• _PROBLEM_
Transcribe the records word for word, leaving nothing out.

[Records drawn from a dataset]
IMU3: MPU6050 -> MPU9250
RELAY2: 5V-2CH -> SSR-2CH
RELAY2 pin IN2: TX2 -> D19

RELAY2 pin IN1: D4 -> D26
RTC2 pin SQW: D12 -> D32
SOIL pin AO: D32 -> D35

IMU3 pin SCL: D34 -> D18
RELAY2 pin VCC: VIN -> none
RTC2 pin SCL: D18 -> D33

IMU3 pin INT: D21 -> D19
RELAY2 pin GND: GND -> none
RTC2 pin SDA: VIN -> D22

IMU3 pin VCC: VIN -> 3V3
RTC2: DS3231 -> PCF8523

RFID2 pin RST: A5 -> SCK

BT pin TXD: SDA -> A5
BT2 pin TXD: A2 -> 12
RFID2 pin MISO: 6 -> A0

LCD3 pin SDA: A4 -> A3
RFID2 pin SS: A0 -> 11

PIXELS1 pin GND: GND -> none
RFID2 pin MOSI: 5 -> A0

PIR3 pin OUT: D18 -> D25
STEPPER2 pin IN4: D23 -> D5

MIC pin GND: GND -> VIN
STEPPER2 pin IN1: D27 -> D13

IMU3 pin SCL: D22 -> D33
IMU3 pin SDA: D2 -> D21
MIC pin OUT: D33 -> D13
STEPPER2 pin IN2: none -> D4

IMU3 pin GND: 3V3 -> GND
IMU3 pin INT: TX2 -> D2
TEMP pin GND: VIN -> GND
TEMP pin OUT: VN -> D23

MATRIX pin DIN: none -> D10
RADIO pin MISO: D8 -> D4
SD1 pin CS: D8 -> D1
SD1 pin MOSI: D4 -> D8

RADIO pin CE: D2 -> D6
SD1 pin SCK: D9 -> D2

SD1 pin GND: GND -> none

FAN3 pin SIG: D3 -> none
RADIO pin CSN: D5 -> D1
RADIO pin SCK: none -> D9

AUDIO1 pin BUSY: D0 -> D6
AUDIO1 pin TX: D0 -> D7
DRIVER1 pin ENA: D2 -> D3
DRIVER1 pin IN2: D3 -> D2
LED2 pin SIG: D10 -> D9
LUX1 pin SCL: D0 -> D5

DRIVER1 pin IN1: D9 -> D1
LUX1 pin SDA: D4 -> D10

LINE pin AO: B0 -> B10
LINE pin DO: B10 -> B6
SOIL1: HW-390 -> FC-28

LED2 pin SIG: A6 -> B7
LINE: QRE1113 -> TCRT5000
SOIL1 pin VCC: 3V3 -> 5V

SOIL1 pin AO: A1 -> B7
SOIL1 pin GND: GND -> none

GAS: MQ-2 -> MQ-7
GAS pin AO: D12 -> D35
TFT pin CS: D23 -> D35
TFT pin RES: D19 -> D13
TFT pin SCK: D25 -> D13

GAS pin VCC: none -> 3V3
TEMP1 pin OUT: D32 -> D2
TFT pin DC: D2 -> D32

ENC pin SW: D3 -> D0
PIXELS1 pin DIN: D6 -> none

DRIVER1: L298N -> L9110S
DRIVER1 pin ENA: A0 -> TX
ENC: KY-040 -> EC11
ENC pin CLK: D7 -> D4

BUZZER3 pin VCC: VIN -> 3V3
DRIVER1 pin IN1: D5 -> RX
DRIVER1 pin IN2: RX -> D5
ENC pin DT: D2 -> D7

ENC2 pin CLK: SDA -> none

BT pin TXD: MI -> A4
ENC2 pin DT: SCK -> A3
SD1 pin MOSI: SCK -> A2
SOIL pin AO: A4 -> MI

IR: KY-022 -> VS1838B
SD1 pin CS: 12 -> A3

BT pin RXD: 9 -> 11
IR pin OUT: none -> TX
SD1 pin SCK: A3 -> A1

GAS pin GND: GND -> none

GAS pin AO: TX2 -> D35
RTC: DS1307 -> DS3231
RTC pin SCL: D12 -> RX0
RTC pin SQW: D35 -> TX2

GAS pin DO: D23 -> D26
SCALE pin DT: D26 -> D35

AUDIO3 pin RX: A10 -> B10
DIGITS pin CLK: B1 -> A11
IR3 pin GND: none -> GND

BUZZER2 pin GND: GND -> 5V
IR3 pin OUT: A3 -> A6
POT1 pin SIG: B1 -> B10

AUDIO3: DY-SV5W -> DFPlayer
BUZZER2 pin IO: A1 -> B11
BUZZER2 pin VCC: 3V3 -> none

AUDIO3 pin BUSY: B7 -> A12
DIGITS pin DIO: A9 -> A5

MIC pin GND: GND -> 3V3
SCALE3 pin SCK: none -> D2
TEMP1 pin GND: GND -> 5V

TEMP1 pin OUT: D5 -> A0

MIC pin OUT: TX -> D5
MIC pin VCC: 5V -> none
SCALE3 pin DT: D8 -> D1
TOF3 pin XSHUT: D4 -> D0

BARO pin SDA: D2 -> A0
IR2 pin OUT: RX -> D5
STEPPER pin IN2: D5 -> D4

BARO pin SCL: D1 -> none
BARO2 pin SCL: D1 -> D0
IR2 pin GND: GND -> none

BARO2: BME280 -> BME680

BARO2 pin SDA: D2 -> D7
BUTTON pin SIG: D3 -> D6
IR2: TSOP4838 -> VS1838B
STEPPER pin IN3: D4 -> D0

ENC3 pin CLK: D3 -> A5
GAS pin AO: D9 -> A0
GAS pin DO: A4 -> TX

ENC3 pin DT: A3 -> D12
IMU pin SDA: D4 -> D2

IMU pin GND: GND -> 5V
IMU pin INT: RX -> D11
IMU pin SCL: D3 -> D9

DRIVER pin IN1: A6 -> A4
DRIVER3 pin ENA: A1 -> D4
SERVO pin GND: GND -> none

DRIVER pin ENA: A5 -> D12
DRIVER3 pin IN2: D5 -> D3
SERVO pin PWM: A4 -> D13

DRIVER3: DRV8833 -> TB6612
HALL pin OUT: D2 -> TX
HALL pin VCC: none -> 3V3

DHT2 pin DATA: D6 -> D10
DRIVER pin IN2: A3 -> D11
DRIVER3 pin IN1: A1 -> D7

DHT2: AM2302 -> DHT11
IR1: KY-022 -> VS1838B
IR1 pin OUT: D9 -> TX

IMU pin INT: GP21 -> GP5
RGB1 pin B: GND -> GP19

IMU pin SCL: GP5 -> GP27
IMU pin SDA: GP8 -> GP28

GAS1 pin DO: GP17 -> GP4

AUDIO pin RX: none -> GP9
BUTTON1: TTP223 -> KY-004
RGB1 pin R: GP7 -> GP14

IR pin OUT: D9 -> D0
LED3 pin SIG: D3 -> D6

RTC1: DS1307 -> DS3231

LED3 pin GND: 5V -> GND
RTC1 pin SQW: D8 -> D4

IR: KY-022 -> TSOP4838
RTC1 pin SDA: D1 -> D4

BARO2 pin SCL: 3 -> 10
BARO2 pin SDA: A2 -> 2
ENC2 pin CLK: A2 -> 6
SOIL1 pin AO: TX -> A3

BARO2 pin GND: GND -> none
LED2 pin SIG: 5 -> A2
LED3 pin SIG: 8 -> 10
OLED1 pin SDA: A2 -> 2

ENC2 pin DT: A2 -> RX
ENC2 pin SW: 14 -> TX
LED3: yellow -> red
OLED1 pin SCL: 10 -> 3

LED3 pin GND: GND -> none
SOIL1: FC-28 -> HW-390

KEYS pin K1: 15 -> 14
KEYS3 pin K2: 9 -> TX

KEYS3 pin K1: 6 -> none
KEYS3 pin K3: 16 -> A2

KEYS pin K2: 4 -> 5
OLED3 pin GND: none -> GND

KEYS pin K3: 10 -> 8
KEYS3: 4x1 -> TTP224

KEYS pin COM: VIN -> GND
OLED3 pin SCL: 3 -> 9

• _TASK RESPONSE_
IMU3: MPU6050 -> MPU9250
RELAY2: 5V-2CH -> SSR-2CH
RELAY2 pin IN2: TX2 -> D19

RELAY2 pin IN1: D4 -> D26
RTC2 pin SQW: D12 -> D32
SOIL pin AO: D32 -> D35

IMU3 pin SCL: D34 -> D18
RELAY2 pin VCC: VIN -> none
RTC2 pin SCL: D18 -> D33

IMU3 pin INT: D21 -> D19
RELAY2 pin GND: GND -> none
RTC2 pin SDA: VIN -> D22

IMU3 pin VCC: VIN -> 3V3
RTC2: DS3231 -> PCF8523

RFID2 pin RST: A5 -> SCK

BT pin TXD: SDA -> A5
BT2 pin TXD: A2 -> 12
RFID2 pin MISO: 6 -> A0

LCD3 pin SDA: A4 -> A3
RFID2 pin SS: A0 -> 11

PIXELS1 pin GND: GND -> none
RFID2 pin MOSI: 5 -> A0

PIR3 pin OUT: D18 -> D25
STEPPER2 pin IN4: D23 -> D5

MIC pin GND: GND -> VIN
STEPPER2 pin IN1: D27 -> D13

IMU3 pin SCL: D22 -> D33
IMU3 pin SDA: D2 -> D21
MIC pin OUT: D33 -> D13
STEPPER2 pin IN2: none -> D4

IMU3 pin GND: 3V3 -> GND
IMU3 pin INT: TX2 -> D2
TEMP pin GND: VIN -> GND
TEMP pin OUT: VN -> D23

MATRIX pin DIN: none -> D10
RADIO pin MISO: D8 -> D4
SD1 pin CS: D8 -> D1
SD1 pin MOSI: D4 -> D8

RADIO pin CE: D2 -> D6
SD1 pin SCK: D9 -> D2

SD1 pin GND: GND -> none

FAN3 pin SIG: D3 -> none
RADIO pin CSN: D5 -> D1
RADIO pin SCK: none -> D9

AUDIO1 pin BUSY: D0 -> D6
AUDIO1 pin TX: D0 -> D7
DRIVER1 pin ENA: D2 -> D3
DRIVER1 pin IN2: D3 -> D2
LED2 pin SIG: D10 -> D9
LUX1 pin SCL: D0 -> D5

DRIVER1 pin IN1: D9 -> D1
LUX1 pin SDA: D4 -> D10

LINE pin AO: B0 -> B10
LINE pin DO: B10 -> B6
SOIL1: HW-390 -> FC-28

LED2 pin SIG: A6 -> B7
LINE: QRE1113 -> TCRT5000
SOIL1 pin VCC: 3V3 -> 5V

SOIL1 pin AO: A1 -> B7
SOIL1 pin GND: GND -> none

GAS: MQ-2 -> MQ-7
GAS pin AO: D12 -> D35
TFT pin CS: D23 -> D35
TFT pin RES: D19 -> D13
TFT pin SCK: D25 -> D13

GAS pin VCC: none -> 3V3
TEMP1 pin OUT: D32 -> D2
TFT pin DC: D2 -> D32

ENC pin SW: D3 -> D0
PIXELS1 pin DIN: D6 -> none

DRIVER1: L298N -> L9110S
DRIVER1 pin ENA: A0 -> TX
ENC: KY-040 -> EC11
ENC pin CLK: D7 -> D4

BUZZER3 pin VCC: VIN -> 3V3
DRIVER1 pin IN1: D5 -> RX
DRIVER1 pin IN2: RX -> D5
ENC pin DT: D2 -> D7

ENC2 pin CLK: SDA -> none

BT pin TXD: MI -> A4
ENC2 pin DT: SCK -> A3
SD1 pin MOSI: SCK -> A2
SOIL pin AO: A4 -> MI

IR: KY-022 -> VS1838B
SD1 pin CS: 12 -> A3

BT pin RXD: 9 -> 11
IR pin OUT: none -> TX
SD1 pin SCK: A3 -> A1

GAS pin GND: GND -> none

GAS pin AO: TX2 -> D35
RTC: DS1307 -> DS3231
RTC pin SCL: D12 -> RX0
RTC pin SQW: D35 -> TX2

GAS pin DO: D23 -> D26
SCALE pin DT: D26 -> D35

AUDIO3 pin RX: A10 -> B10
DIGITS pin CLK: B1 -> A11
IR3 pin GND: none -> GND

BUZZER2 pin GND: GND -> 5V
IR3 pin OUT: A3 -> A6
POT1 pin SIG: B1 -> B10

AUDIO3: DY-SV5W -> DFPlayer
BUZZER2 pin IO: A1 -> B11
BUZZER2 pin VCC: 3V3 -> none

AUDIO3 pin BUSY: B7 -> A12
DIGITS pin DIO: A9 -> A5

MIC pin GND: GND -> 3V3
SCALE3 pin SCK: none -> D2
TEMP1 pin GND: GND -> 5V

TEMP1 pin OUT: D5 -> A0

MIC pin OUT: TX -> D5
MIC pin VCC: 5V -> none
SCALE3 pin DT: D8 -> D1
TOF3 pin XSHUT: D4 -> D0

BARO pin SDA: D2 -> A0
IR2 pin OUT: RX -> D5
STEPPER pin IN2: D5 -> D4

BARO pin SCL: D1 -> none
BARO2 pin SCL: D1 -> D0
IR2 pin GND: GND -> none

BARO2: BME280 -> BME680

BARO2 pin SDA: D2 -> D7
BUTTON pin SIG: D3 -> D6
IR2: TSOP4838 -> VS1838B
STEPPER pin IN3: D4 -> D0

ENC3 pin CLK: D3 -> A5
GAS pin AO: D9 -> A0
GAS pin DO: A4 -> TX

ENC3 pin DT: A3 -> D12
IMU pin SDA: D4 -> D2

IMU pin GND: GND -> 5V
IMU pin INT: RX -> D11
IMU pin SCL: D3 -> D9

DRIVER pin IN1: A6 -> A4
DRIVER3 pin ENA: A1 -> D4
SERVO pin GND: GND -> none

DRIVER pin ENA: A5 -> D12
DRIVER3 pin IN2: D5 -> D3
SERVO pin PWM: A4 -> D13

DRIVER3: DRV8833 -> TB6612
HALL pin OUT: D2 -> TX
HALL pin VCC: none -> 3V3

DHT2 pin DATA: D6 -> D10
DRIVER pin IN2: A3 -> D11
DRIVER3 pin IN1: A1 -> D7

DHT2: AM2302 -> DHT11
IR1: KY-022 -> VS1838B
IR1 pin OUT: D9 -> TX

IMU pin INT: GP21 -> GP5
RGB1 pin B: GND -> GP19

IMU pin SCL: GP5 -> GP27
IMU pin SDA: GP8 -> GP28

GAS1 pin DO: GP17 -> GP4

AUDIO pin RX: none -> GP9
BUTTON1: TTP223 -> KY-004
RGB1 pin R: GP7 -> GP14

IR pin OUT: D9 -> D0
LED3 pin SIG: D3 -> D6

RTC1: DS1307 -> DS3231

LED3 pin GND: 5V -> GND
RTC1 pin SQW: D8 -> D4

IR: KY-022 -> TSOP4838
RTC1 pin SDA: D1 -> D4

BARO2 pin SCL: 3 -> 10
BARO2 pin SDA: A2 -> 2
ENC2 pin CLK: A2 -> 6
SOIL1 pin AO: TX -> A3

BARO2 pin GND: GND -> none
LED2 pin SIG: 5 -> A2
LED3 pin SIG: 8 -> 10
OLED1 pin SDA: A2 -> 2

ENC2 pin DT: A2 -> RX
ENC2 pin SW: 14 -> TX
LED3: yellow -> red
OLED1 pin SCL: 10 -> 3

LED3 pin GND: GND -> none
SOIL1: FC-28 -> HW-390

KEYS pin K1: 15 -> 14
KEYS3 pin K2: 9 -> TX

KEYS3 pin K1: 6 -> none
KEYS3 pin K3: 16 -> A2

KEYS pin K2: 4 -> 5
OLED3 pin GND: none -> GND

KEYS pin K3: 10 -> 8
KEYS3: 4x1 -> TTP224

KEYS pin COM: VIN -> GND
OLED3 pin SCL: 3 -> 9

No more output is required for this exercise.